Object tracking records
[Start of Attachment]

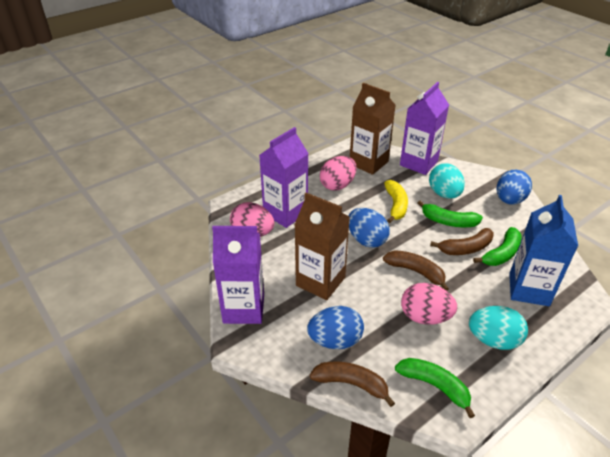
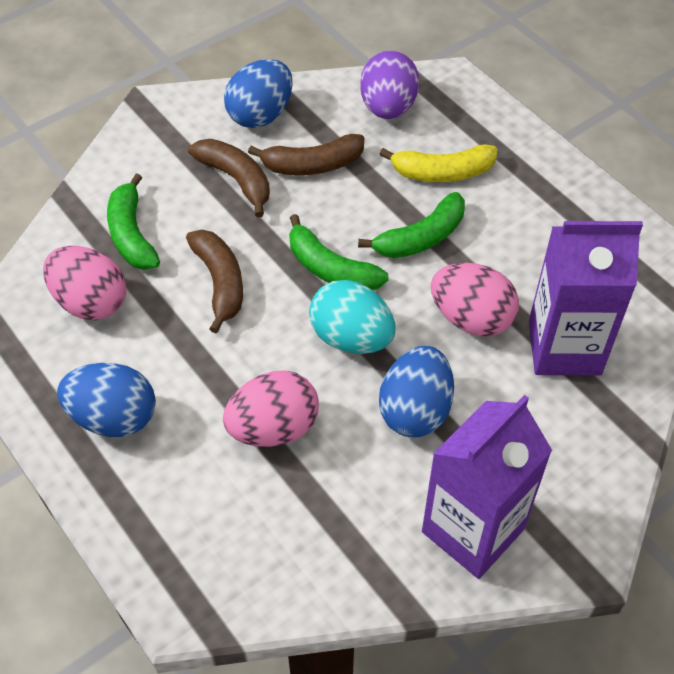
blue carton: 1 -> 0
brown carton: 2 -> 0
purple carton: 3 -> 2
purple egg: 0 -> 1
turquoise egg: 2 -> 1

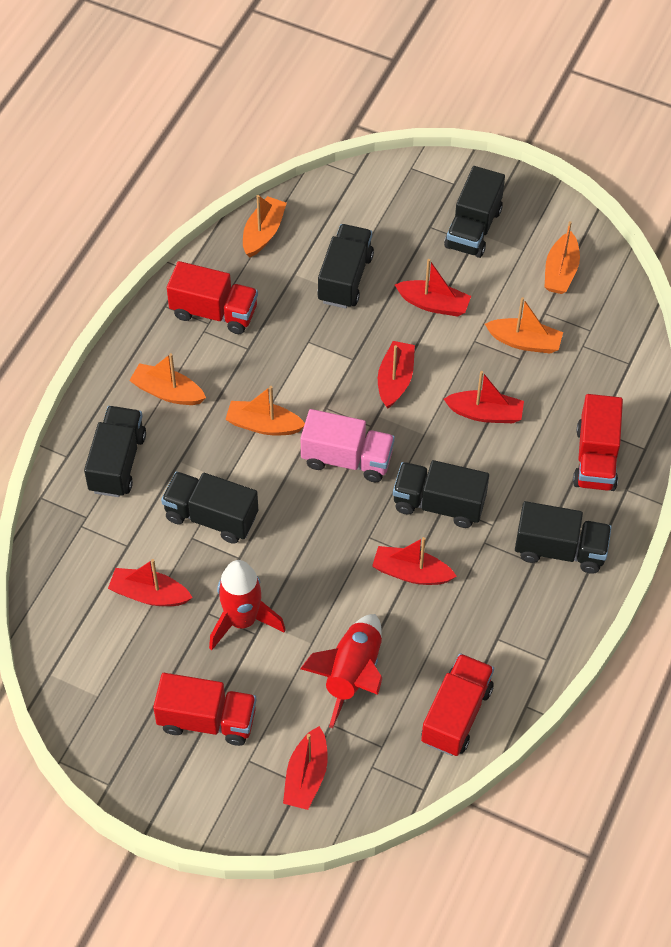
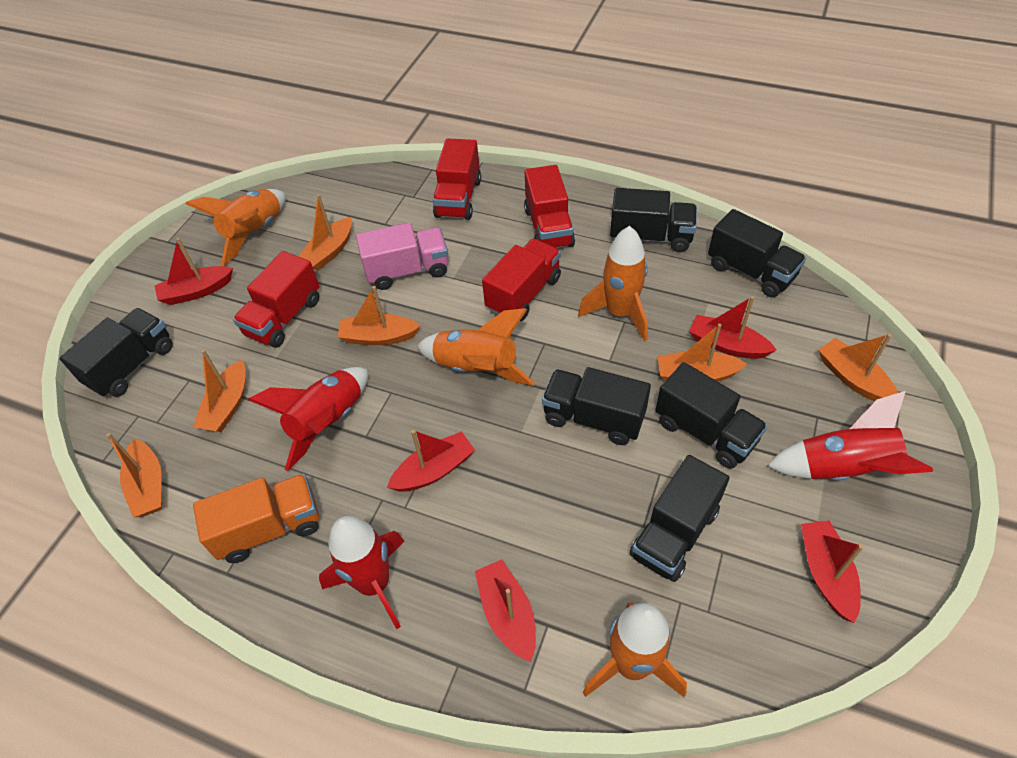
orange boat: 5 -> 6
orange rocket: 0 -> 4
orange truck: 0 -> 1
red boat: 6 -> 5
red rocket: 2 -> 3

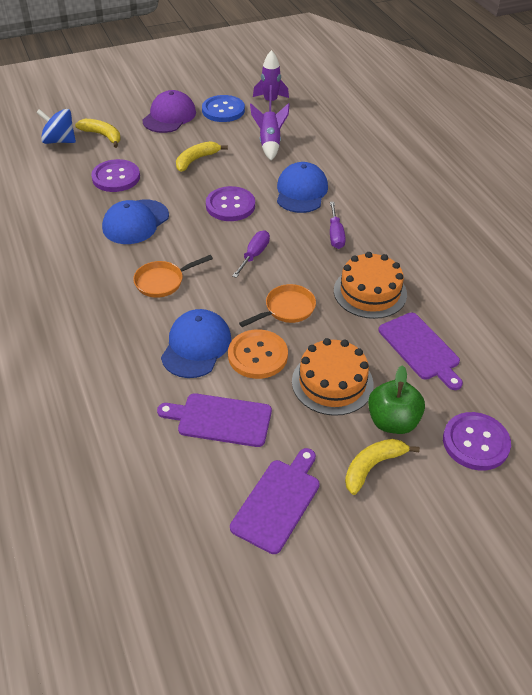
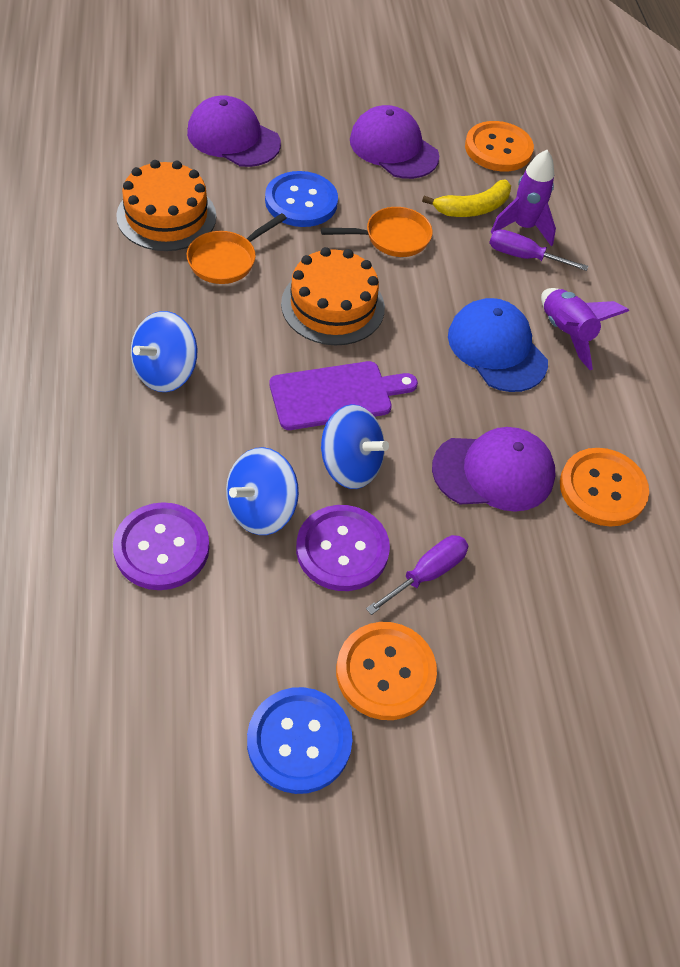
blue button: 1 -> 2
blue cap: 3 -> 1
blue spinning top: 1 -> 3
green apple: 1 -> 0
orange button: 1 -> 3
purple button: 3 -> 2
purple cap: 1 -> 3
purple cutting board: 3 -> 1
yellow banana: 3 -> 1

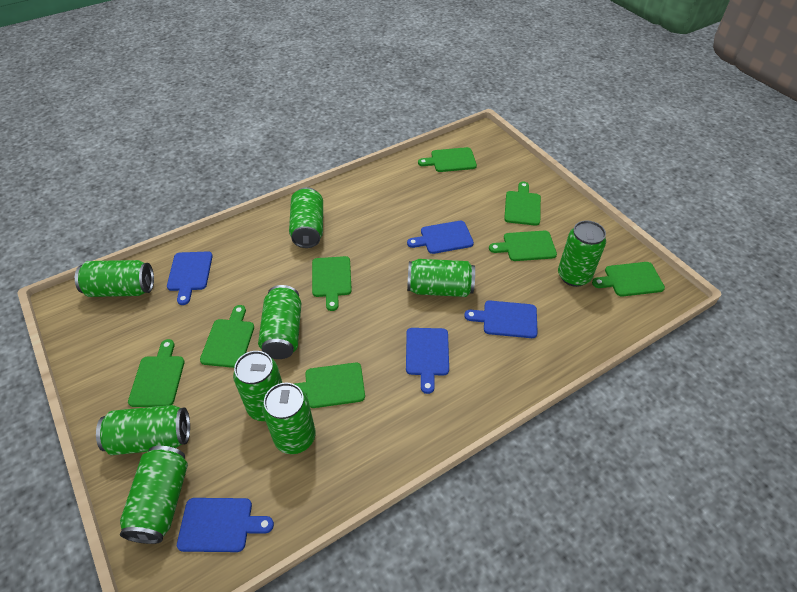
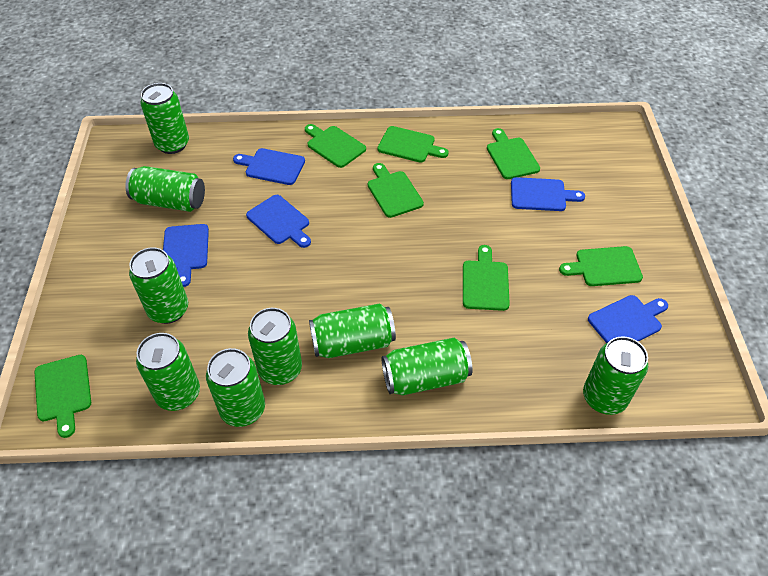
green cutting board: 8 -> 7

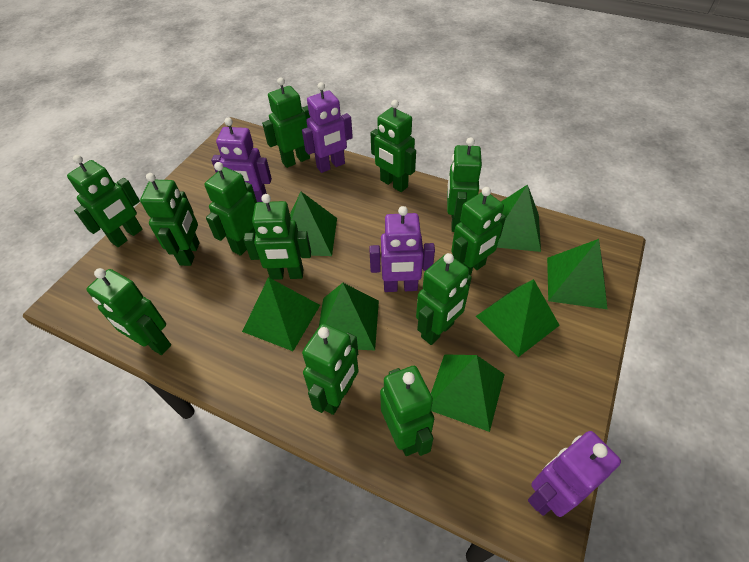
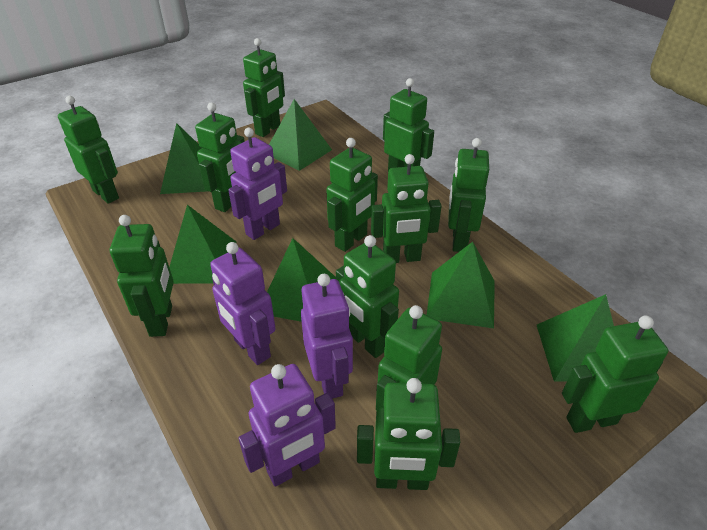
green pyramid: 7 -> 6

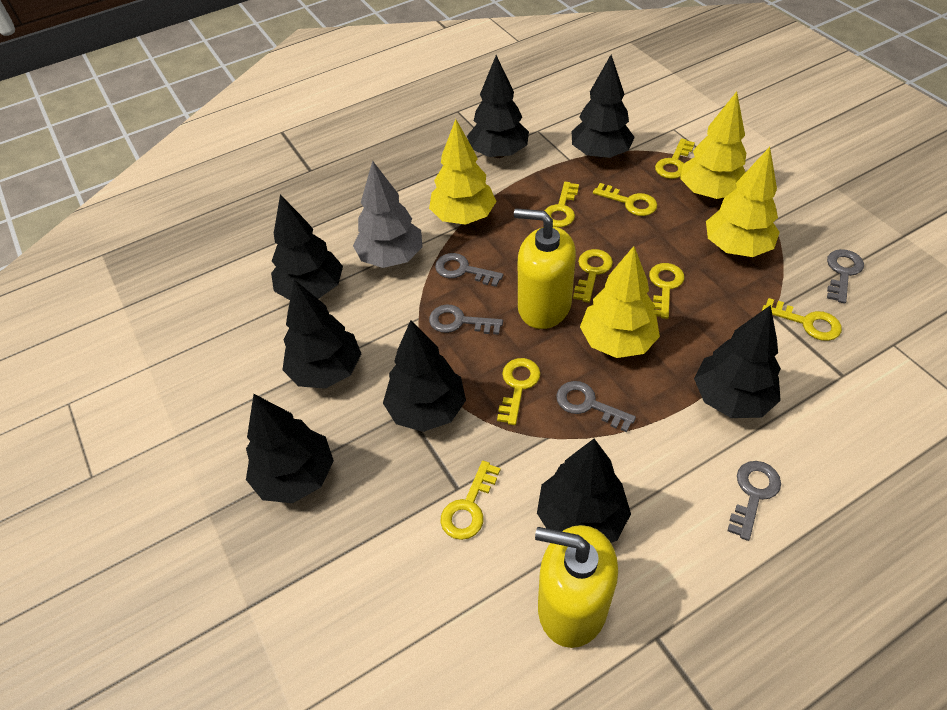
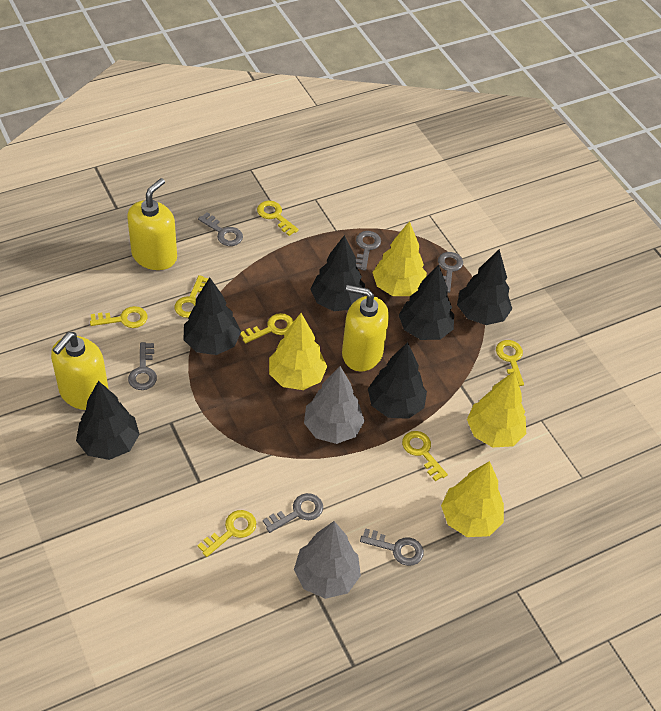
black tree: 8 -> 6
grey key: 5 -> 6
grey tree: 1 -> 2
yellow key: 8 -> 7
yellow soap dispenser: 2 -> 3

[End of Attachment]

### What is expected
Emit an exact copy of the lines from the line bearing "blue spinning top: 1 -> 3" through the last line above, inclusive, and leave the images out.

### Response below
blue spinning top: 1 -> 3
green apple: 1 -> 0
orange button: 1 -> 3
purple button: 3 -> 2
purple cap: 1 -> 3
purple cutting board: 3 -> 1
yellow banana: 3 -> 1

green cutting board: 8 -> 7

green pyramid: 7 -> 6

black tree: 8 -> 6
grey key: 5 -> 6
grey tree: 1 -> 2
yellow key: 8 -> 7
yellow soap dispenser: 2 -> 3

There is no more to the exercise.